REQUIREMENT: From the line containing "none -> blue brick M4:M6 level 2" to the last line of the listing below, repeat every line exactly, and output nothing else.

PROVIDED RECORDS:

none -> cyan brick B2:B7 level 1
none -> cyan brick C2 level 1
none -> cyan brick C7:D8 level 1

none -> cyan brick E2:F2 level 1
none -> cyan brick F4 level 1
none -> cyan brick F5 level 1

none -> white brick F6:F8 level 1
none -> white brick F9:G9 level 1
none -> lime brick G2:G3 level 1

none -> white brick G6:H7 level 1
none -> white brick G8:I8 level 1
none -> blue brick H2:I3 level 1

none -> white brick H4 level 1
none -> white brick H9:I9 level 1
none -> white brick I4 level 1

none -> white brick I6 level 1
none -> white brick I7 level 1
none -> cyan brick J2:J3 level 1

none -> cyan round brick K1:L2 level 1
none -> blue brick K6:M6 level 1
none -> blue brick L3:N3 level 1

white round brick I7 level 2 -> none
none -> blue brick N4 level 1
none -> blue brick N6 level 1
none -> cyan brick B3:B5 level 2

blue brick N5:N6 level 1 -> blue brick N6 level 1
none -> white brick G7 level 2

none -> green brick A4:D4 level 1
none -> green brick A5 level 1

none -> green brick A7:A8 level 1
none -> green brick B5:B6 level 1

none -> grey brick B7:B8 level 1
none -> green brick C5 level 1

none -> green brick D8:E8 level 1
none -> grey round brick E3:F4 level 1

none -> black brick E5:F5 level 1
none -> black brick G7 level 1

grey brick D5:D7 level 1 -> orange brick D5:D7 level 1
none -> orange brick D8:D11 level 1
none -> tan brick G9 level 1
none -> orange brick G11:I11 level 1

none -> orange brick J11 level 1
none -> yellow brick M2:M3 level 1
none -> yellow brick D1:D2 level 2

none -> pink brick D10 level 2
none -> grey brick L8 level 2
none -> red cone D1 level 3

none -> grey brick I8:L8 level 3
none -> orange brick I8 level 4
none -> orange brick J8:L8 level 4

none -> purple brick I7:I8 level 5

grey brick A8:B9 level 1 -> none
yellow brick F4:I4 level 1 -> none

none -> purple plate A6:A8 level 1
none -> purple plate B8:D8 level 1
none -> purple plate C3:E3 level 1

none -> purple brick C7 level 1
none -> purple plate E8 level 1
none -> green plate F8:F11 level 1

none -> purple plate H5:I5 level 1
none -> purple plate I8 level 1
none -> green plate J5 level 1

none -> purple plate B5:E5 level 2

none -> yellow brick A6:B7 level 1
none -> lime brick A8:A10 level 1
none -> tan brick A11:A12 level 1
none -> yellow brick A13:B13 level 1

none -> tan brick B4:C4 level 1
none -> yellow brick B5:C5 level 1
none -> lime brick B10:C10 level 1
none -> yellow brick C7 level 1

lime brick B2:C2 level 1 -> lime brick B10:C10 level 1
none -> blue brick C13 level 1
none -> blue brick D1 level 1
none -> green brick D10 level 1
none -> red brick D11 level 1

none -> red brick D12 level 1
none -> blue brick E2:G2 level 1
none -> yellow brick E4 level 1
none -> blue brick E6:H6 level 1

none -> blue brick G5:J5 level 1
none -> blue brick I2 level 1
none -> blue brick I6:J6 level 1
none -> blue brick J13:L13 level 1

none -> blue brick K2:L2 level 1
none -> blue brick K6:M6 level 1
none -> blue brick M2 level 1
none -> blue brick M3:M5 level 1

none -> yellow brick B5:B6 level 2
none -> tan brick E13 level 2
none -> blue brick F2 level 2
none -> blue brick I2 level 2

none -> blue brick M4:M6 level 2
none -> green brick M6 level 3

THE COMPLETED TASK:
none -> blue brick M4:M6 level 2
none -> green brick M6 level 3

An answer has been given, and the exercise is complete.